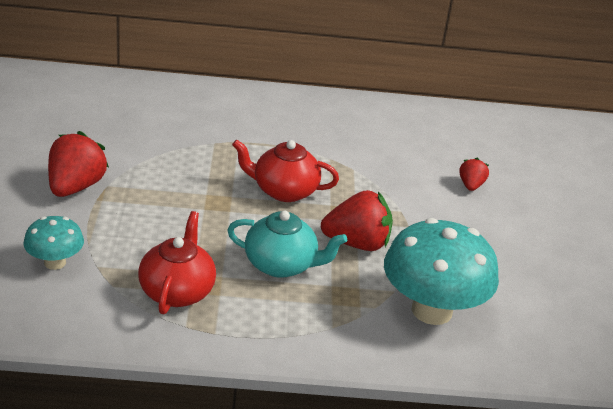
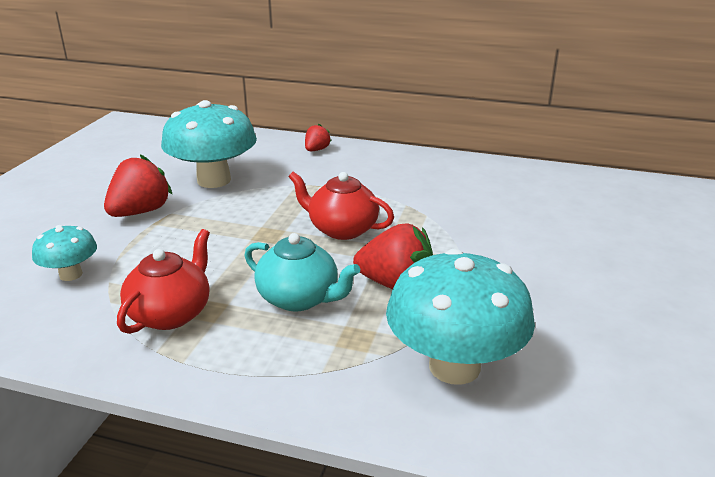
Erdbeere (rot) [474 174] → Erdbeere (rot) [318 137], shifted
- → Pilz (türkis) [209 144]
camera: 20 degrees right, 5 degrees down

# [TASK DIRECTIONS]
Could you copy each line above exactly as written, minus any pictures?

# [YOUR RESPONSE]
Erdbeere (rot) [474 174] → Erdbeere (rot) [318 137], shifted
- → Pilz (türkis) [209 144]
camera: 20 degrees right, 5 degrees down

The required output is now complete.